[Stored data entries]
# # # # #

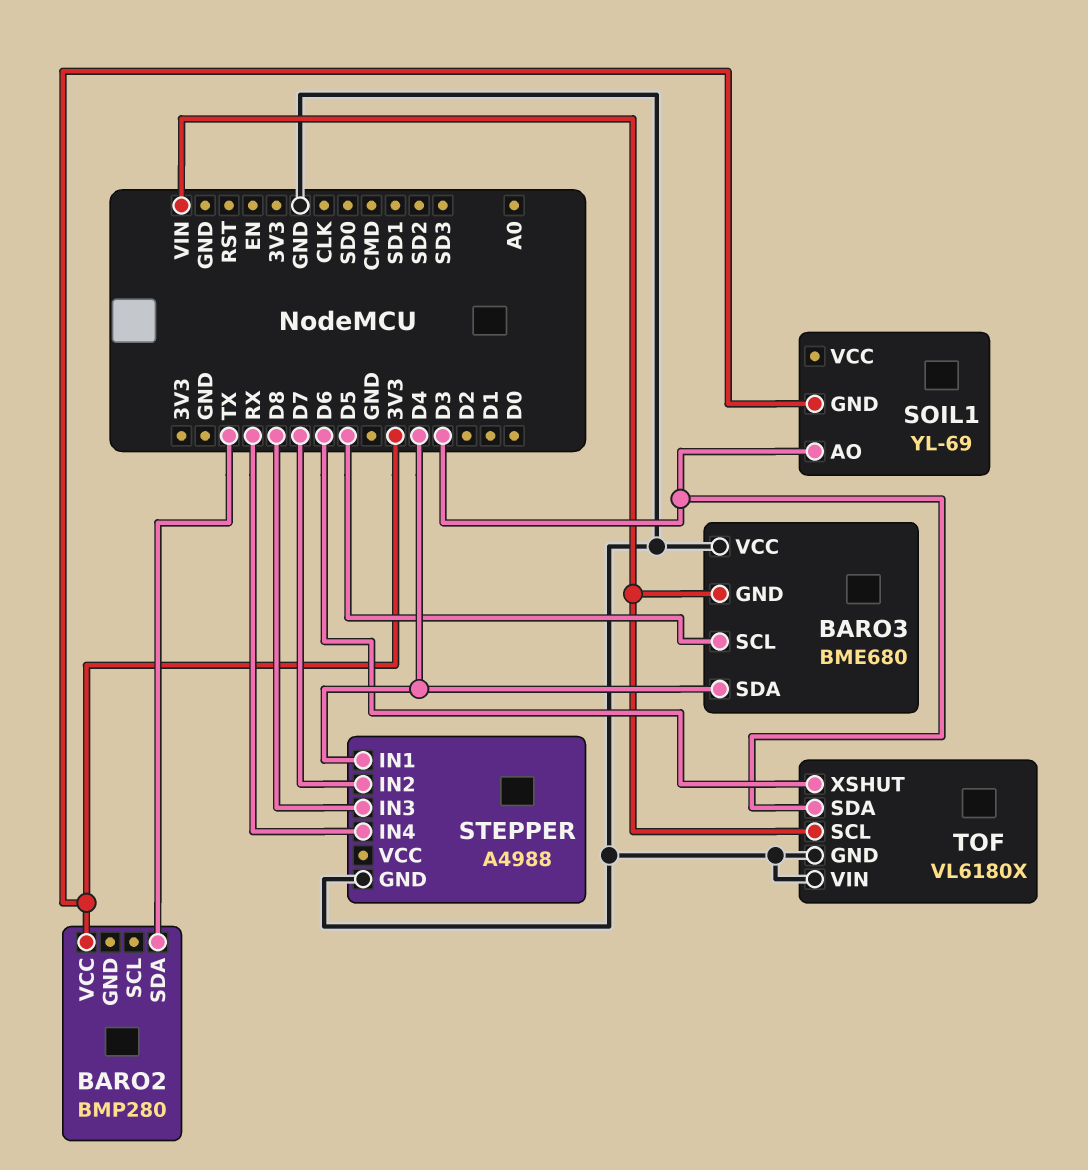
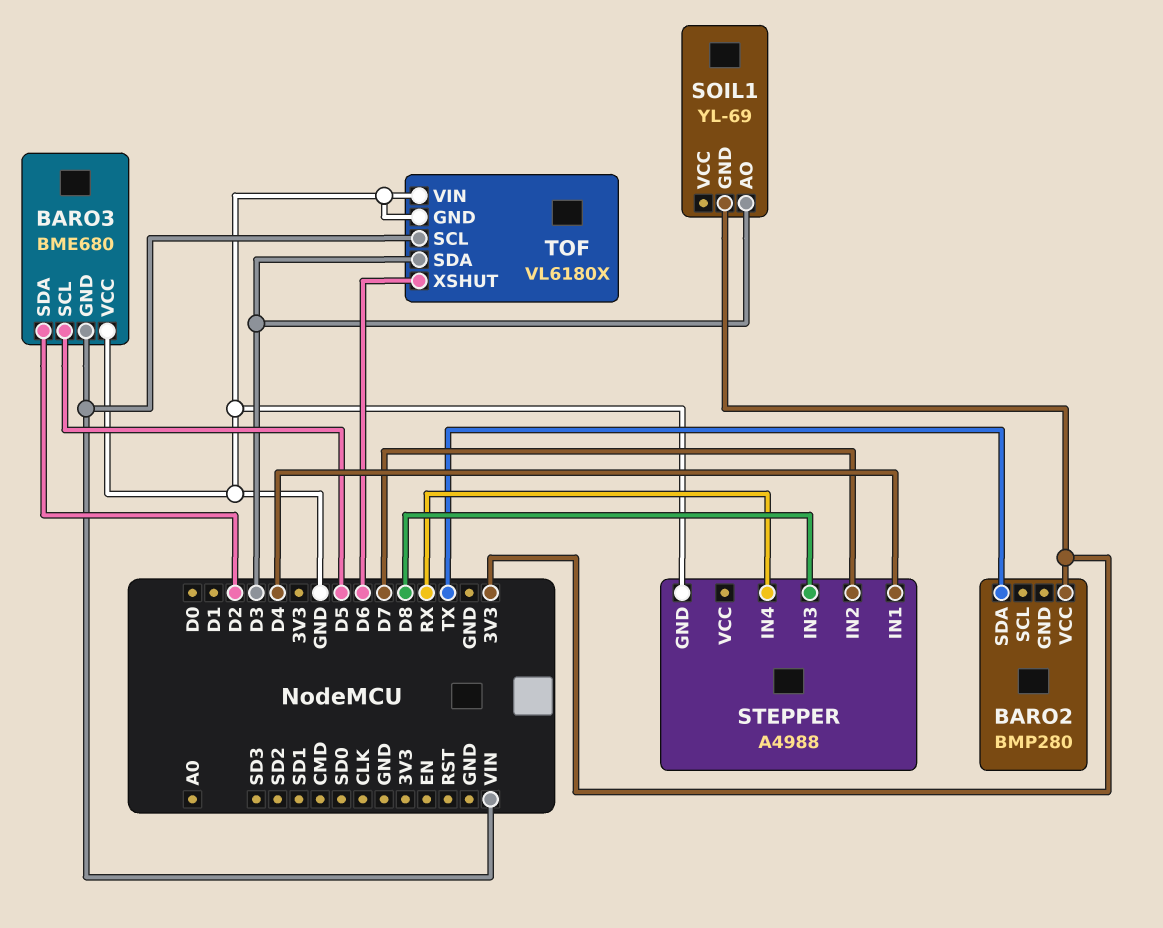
BARO3 pin SDA: D4 -> D2

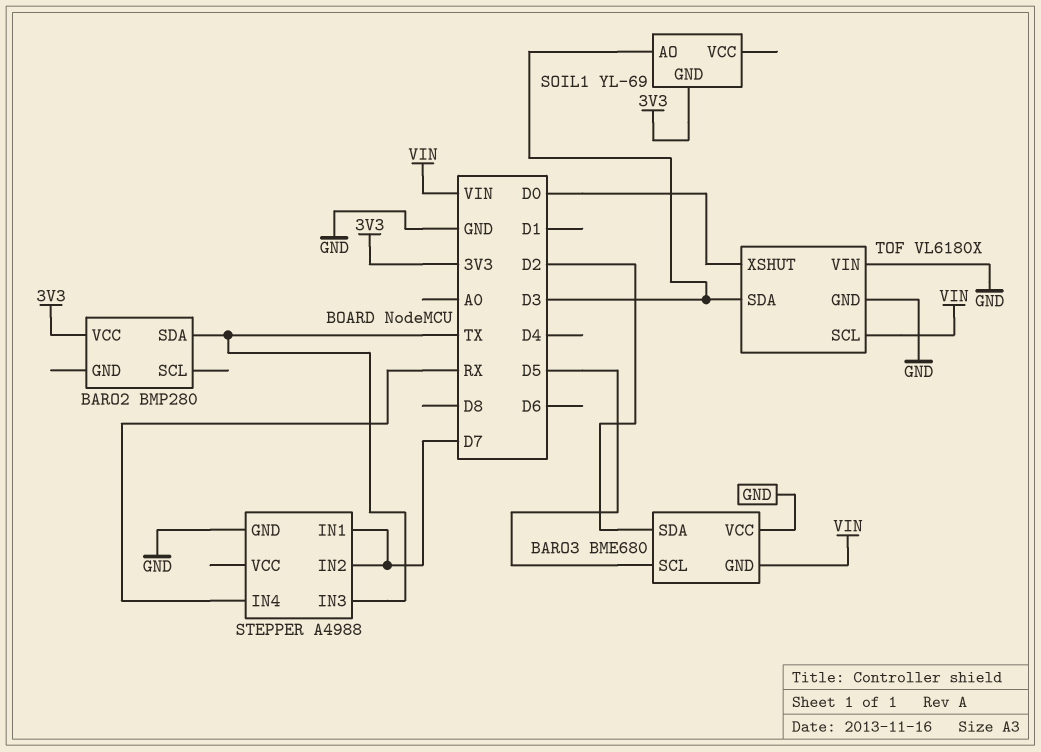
STEPPER pin IN1: D4 -> D7
STEPPER pin IN3: D8 -> TX
TOF pin XSHUT: D6 -> D0

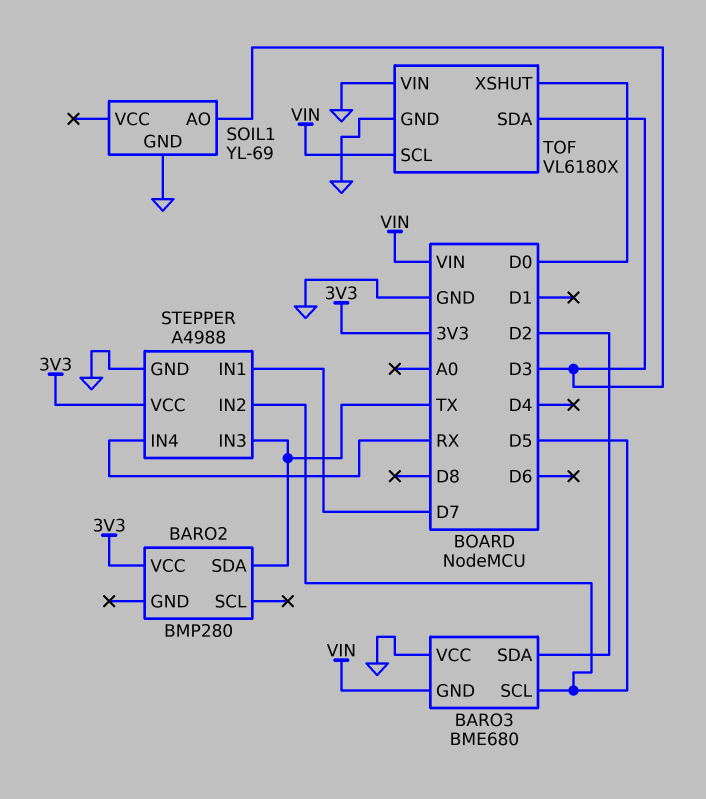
SOIL1 pin GND: 3V3 -> GND
STEPPER pin IN2: D7 -> D5
STEPPER pin VCC: none -> 3V3

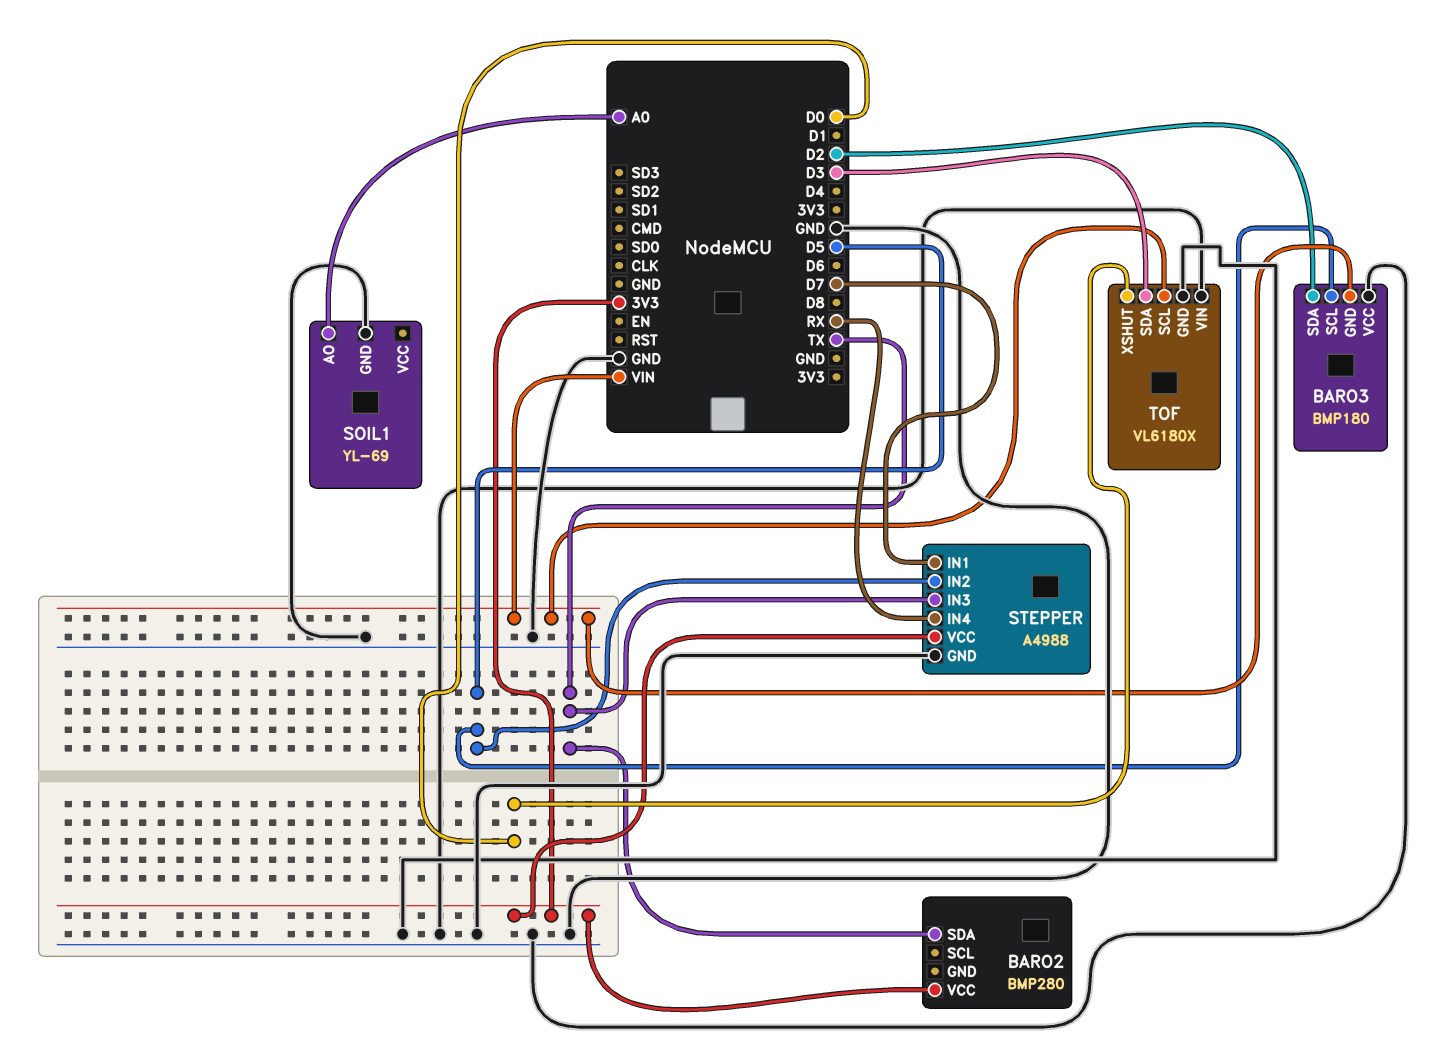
BARO3: BME680 -> BMP180
SOIL1 pin AO: D3 -> A0

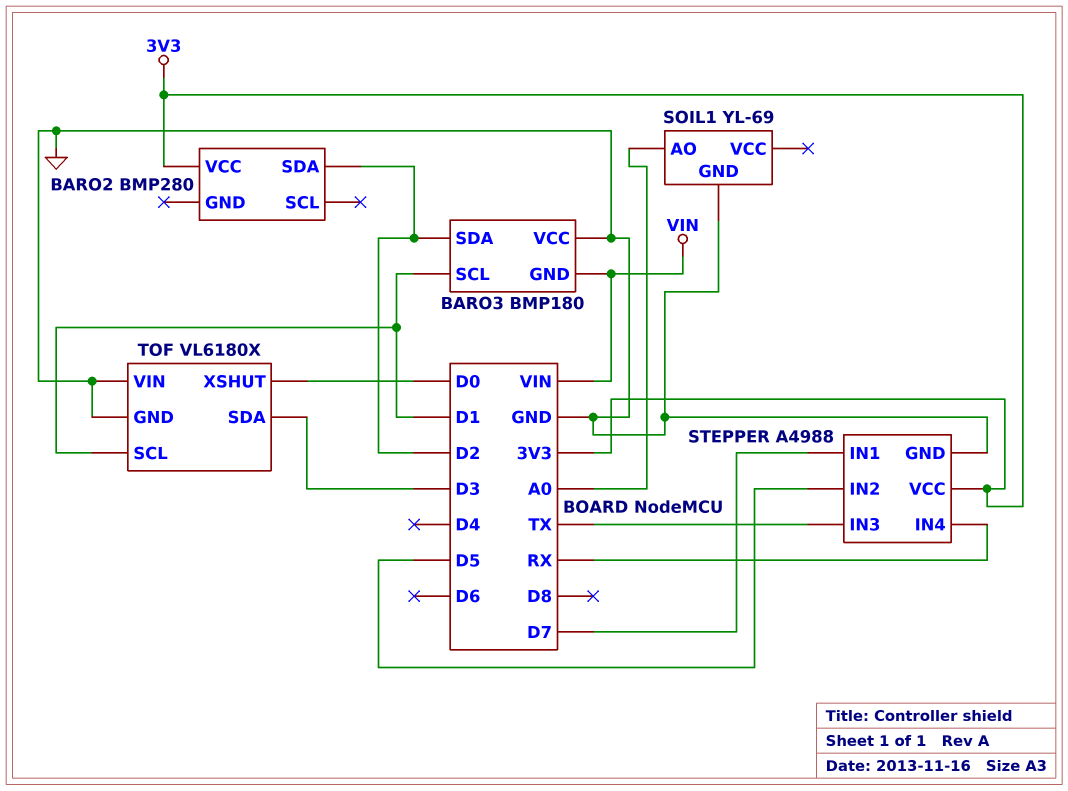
BARO2 pin SDA: TX -> D2
BARO3 pin SCL: D5 -> D1
TOF pin SCL: VIN -> D1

# # # # #

Search the records line by line for the word "STEPPER" and copy every line where it appears.

STEPPER pin IN1: D4 -> D7
STEPPER pin IN3: D8 -> TX
STEPPER pin IN2: D7 -> D5
STEPPER pin VCC: none -> 3V3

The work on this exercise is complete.